→ THE TASK
Nothing in the entries may change when they are transcribed.
━━ MATERIAL PROVIDED
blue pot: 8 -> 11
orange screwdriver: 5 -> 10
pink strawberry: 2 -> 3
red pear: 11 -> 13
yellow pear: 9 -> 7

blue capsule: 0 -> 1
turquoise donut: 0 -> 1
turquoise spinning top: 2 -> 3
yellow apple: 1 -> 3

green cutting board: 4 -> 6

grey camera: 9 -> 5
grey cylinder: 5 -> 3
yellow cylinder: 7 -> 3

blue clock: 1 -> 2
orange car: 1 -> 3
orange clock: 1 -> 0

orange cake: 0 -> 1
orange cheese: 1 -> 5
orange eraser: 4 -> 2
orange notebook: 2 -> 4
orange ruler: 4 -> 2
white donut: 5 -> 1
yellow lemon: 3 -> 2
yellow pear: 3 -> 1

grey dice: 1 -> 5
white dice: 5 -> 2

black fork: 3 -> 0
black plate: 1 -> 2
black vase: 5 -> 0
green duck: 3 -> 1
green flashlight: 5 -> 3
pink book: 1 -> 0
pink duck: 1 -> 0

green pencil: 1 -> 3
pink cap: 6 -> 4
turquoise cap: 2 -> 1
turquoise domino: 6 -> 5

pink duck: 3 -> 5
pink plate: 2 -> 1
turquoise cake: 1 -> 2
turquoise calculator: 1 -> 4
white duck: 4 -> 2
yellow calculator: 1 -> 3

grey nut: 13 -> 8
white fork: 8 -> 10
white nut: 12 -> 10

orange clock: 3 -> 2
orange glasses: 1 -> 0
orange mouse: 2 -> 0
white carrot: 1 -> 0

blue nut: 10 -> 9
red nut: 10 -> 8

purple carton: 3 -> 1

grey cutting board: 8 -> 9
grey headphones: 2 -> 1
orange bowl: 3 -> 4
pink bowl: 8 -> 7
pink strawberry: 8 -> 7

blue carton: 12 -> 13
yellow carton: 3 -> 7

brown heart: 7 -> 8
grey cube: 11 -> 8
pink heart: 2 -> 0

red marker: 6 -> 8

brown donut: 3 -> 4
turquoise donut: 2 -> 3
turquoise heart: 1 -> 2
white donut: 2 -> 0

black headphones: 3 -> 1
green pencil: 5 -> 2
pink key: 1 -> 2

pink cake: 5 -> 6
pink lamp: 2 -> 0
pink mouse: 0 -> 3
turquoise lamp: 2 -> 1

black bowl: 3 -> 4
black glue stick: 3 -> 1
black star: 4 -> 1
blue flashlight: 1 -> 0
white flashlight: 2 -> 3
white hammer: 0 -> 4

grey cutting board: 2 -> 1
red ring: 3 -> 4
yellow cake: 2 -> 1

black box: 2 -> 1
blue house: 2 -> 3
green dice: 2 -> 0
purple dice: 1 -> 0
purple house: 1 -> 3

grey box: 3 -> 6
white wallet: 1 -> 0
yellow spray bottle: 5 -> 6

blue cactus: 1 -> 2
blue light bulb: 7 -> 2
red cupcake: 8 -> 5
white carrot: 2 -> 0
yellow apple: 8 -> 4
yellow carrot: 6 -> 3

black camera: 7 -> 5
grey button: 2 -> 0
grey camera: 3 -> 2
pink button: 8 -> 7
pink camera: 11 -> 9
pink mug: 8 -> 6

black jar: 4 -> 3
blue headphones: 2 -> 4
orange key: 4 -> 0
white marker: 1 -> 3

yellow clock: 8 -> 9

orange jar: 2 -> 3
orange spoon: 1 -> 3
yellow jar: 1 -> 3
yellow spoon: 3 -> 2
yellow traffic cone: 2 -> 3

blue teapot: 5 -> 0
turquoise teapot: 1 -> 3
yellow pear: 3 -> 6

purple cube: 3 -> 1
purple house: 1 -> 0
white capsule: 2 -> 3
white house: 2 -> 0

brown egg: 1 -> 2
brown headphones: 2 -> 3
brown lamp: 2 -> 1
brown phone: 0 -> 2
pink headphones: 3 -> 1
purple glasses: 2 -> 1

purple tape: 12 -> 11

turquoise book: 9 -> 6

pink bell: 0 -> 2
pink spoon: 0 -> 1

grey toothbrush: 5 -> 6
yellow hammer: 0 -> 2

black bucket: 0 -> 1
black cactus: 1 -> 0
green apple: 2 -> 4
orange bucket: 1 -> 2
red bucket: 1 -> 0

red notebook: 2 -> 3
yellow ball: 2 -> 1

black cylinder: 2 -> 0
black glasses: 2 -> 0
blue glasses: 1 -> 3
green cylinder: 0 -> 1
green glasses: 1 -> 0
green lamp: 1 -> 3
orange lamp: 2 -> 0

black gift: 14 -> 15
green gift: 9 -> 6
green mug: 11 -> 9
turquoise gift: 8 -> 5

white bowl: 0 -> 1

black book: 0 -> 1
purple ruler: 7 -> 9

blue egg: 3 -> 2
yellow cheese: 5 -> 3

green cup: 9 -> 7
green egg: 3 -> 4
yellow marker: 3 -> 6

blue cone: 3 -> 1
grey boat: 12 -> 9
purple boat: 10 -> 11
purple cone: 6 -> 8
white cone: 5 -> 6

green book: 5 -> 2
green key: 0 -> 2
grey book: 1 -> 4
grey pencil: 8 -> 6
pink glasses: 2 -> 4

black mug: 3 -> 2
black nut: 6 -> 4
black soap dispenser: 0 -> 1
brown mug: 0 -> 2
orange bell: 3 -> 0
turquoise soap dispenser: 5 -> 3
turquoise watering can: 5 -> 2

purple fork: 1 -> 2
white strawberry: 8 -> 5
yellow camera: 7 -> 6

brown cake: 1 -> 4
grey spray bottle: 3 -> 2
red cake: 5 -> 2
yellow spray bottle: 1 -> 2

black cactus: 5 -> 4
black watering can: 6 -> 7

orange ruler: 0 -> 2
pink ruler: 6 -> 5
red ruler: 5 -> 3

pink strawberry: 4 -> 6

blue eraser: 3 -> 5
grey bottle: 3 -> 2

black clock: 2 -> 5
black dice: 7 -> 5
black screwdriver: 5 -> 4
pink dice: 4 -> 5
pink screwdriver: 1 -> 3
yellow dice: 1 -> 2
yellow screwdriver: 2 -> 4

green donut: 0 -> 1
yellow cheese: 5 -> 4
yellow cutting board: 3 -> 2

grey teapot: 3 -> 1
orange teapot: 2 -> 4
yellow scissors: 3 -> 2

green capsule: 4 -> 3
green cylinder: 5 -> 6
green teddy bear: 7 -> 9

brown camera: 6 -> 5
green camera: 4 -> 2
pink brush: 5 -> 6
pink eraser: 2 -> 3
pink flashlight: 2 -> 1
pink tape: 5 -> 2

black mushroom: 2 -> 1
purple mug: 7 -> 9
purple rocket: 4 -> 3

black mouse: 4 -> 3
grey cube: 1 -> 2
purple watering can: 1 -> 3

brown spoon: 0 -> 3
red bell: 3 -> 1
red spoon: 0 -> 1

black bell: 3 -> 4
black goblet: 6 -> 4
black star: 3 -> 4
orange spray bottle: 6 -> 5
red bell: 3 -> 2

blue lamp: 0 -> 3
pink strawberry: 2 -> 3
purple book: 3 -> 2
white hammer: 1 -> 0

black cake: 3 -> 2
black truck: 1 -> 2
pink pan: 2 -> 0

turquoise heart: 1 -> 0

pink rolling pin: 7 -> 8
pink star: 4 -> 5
━━━━
→ THE COMPLETED TASK
blue pot: 8 -> 11
orange screwdriver: 5 -> 10
pink strawberry: 2 -> 3
red pear: 11 -> 13
yellow pear: 9 -> 7

blue capsule: 0 -> 1
turquoise donut: 0 -> 1
turquoise spinning top: 2 -> 3
yellow apple: 1 -> 3

green cutting board: 4 -> 6

grey camera: 9 -> 5
grey cylinder: 5 -> 3
yellow cylinder: 7 -> 3

blue clock: 1 -> 2
orange car: 1 -> 3
orange clock: 1 -> 0

orange cake: 0 -> 1
orange cheese: 1 -> 5
orange eraser: 4 -> 2
orange notebook: 2 -> 4
orange ruler: 4 -> 2
white donut: 5 -> 1
yellow lemon: 3 -> 2
yellow pear: 3 -> 1

grey dice: 1 -> 5
white dice: 5 -> 2

black fork: 3 -> 0
black plate: 1 -> 2
black vase: 5 -> 0
green duck: 3 -> 1
green flashlight: 5 -> 3
pink book: 1 -> 0
pink duck: 1 -> 0

green pencil: 1 -> 3
pink cap: 6 -> 4
turquoise cap: 2 -> 1
turquoise domino: 6 -> 5

pink duck: 3 -> 5
pink plate: 2 -> 1
turquoise cake: 1 -> 2
turquoise calculator: 1 -> 4
white duck: 4 -> 2
yellow calculator: 1 -> 3

grey nut: 13 -> 8
white fork: 8 -> 10
white nut: 12 -> 10

orange clock: 3 -> 2
orange glasses: 1 -> 0
orange mouse: 2 -> 0
white carrot: 1 -> 0

blue nut: 10 -> 9
red nut: 10 -> 8

purple carton: 3 -> 1

grey cutting board: 8 -> 9
grey headphones: 2 -> 1
orange bowl: 3 -> 4
pink bowl: 8 -> 7
pink strawberry: 8 -> 7

blue carton: 12 -> 13
yellow carton: 3 -> 7

brown heart: 7 -> 8
grey cube: 11 -> 8
pink heart: 2 -> 0

red marker: 6 -> 8

brown donut: 3 -> 4
turquoise donut: 2 -> 3
turquoise heart: 1 -> 2
white donut: 2 -> 0

black headphones: 3 -> 1
green pencil: 5 -> 2
pink key: 1 -> 2

pink cake: 5 -> 6
pink lamp: 2 -> 0
pink mouse: 0 -> 3
turquoise lamp: 2 -> 1

black bowl: 3 -> 4
black glue stick: 3 -> 1
black star: 4 -> 1
blue flashlight: 1 -> 0
white flashlight: 2 -> 3
white hammer: 0 -> 4

grey cutting board: 2 -> 1
red ring: 3 -> 4
yellow cake: 2 -> 1

black box: 2 -> 1
blue house: 2 -> 3
green dice: 2 -> 0
purple dice: 1 -> 0
purple house: 1 -> 3

grey box: 3 -> 6
white wallet: 1 -> 0
yellow spray bottle: 5 -> 6

blue cactus: 1 -> 2
blue light bulb: 7 -> 2
red cupcake: 8 -> 5
white carrot: 2 -> 0
yellow apple: 8 -> 4
yellow carrot: 6 -> 3

black camera: 7 -> 5
grey button: 2 -> 0
grey camera: 3 -> 2
pink button: 8 -> 7
pink camera: 11 -> 9
pink mug: 8 -> 6

black jar: 4 -> 3
blue headphones: 2 -> 4
orange key: 4 -> 0
white marker: 1 -> 3

yellow clock: 8 -> 9

orange jar: 2 -> 3
orange spoon: 1 -> 3
yellow jar: 1 -> 3
yellow spoon: 3 -> 2
yellow traffic cone: 2 -> 3

blue teapot: 5 -> 0
turquoise teapot: 1 -> 3
yellow pear: 3 -> 6

purple cube: 3 -> 1
purple house: 1 -> 0
white capsule: 2 -> 3
white house: 2 -> 0

brown egg: 1 -> 2
brown headphones: 2 -> 3
brown lamp: 2 -> 1
brown phone: 0 -> 2
pink headphones: 3 -> 1
purple glasses: 2 -> 1

purple tape: 12 -> 11

turquoise book: 9 -> 6

pink bell: 0 -> 2
pink spoon: 0 -> 1

grey toothbrush: 5 -> 6
yellow hammer: 0 -> 2

black bucket: 0 -> 1
black cactus: 1 -> 0
green apple: 2 -> 4
orange bucket: 1 -> 2
red bucket: 1 -> 0

red notebook: 2 -> 3
yellow ball: 2 -> 1

black cylinder: 2 -> 0
black glasses: 2 -> 0
blue glasses: 1 -> 3
green cylinder: 0 -> 1
green glasses: 1 -> 0
green lamp: 1 -> 3
orange lamp: 2 -> 0

black gift: 14 -> 15
green gift: 9 -> 6
green mug: 11 -> 9
turquoise gift: 8 -> 5

white bowl: 0 -> 1

black book: 0 -> 1
purple ruler: 7 -> 9

blue egg: 3 -> 2
yellow cheese: 5 -> 3

green cup: 9 -> 7
green egg: 3 -> 4
yellow marker: 3 -> 6

blue cone: 3 -> 1
grey boat: 12 -> 9
purple boat: 10 -> 11
purple cone: 6 -> 8
white cone: 5 -> 6

green book: 5 -> 2
green key: 0 -> 2
grey book: 1 -> 4
grey pencil: 8 -> 6
pink glasses: 2 -> 4

black mug: 3 -> 2
black nut: 6 -> 4
black soap dispenser: 0 -> 1
brown mug: 0 -> 2
orange bell: 3 -> 0
turquoise soap dispenser: 5 -> 3
turquoise watering can: 5 -> 2

purple fork: 1 -> 2
white strawberry: 8 -> 5
yellow camera: 7 -> 6

brown cake: 1 -> 4
grey spray bottle: 3 -> 2
red cake: 5 -> 2
yellow spray bottle: 1 -> 2

black cactus: 5 -> 4
black watering can: 6 -> 7

orange ruler: 0 -> 2
pink ruler: 6 -> 5
red ruler: 5 -> 3

pink strawberry: 4 -> 6

blue eraser: 3 -> 5
grey bottle: 3 -> 2

black clock: 2 -> 5
black dice: 7 -> 5
black screwdriver: 5 -> 4
pink dice: 4 -> 5
pink screwdriver: 1 -> 3
yellow dice: 1 -> 2
yellow screwdriver: 2 -> 4

green donut: 0 -> 1
yellow cheese: 5 -> 4
yellow cutting board: 3 -> 2

grey teapot: 3 -> 1
orange teapot: 2 -> 4
yellow scissors: 3 -> 2

green capsule: 4 -> 3
green cylinder: 5 -> 6
green teddy bear: 7 -> 9

brown camera: 6 -> 5
green camera: 4 -> 2
pink brush: 5 -> 6
pink eraser: 2 -> 3
pink flashlight: 2 -> 1
pink tape: 5 -> 2

black mushroom: 2 -> 1
purple mug: 7 -> 9
purple rocket: 4 -> 3

black mouse: 4 -> 3
grey cube: 1 -> 2
purple watering can: 1 -> 3

brown spoon: 0 -> 3
red bell: 3 -> 1
red spoon: 0 -> 1

black bell: 3 -> 4
black goblet: 6 -> 4
black star: 3 -> 4
orange spray bottle: 6 -> 5
red bell: 3 -> 2

blue lamp: 0 -> 3
pink strawberry: 2 -> 3
purple book: 3 -> 2
white hammer: 1 -> 0

black cake: 3 -> 2
black truck: 1 -> 2
pink pan: 2 -> 0

turquoise heart: 1 -> 0

pink rolling pin: 7 -> 8
pink star: 4 -> 5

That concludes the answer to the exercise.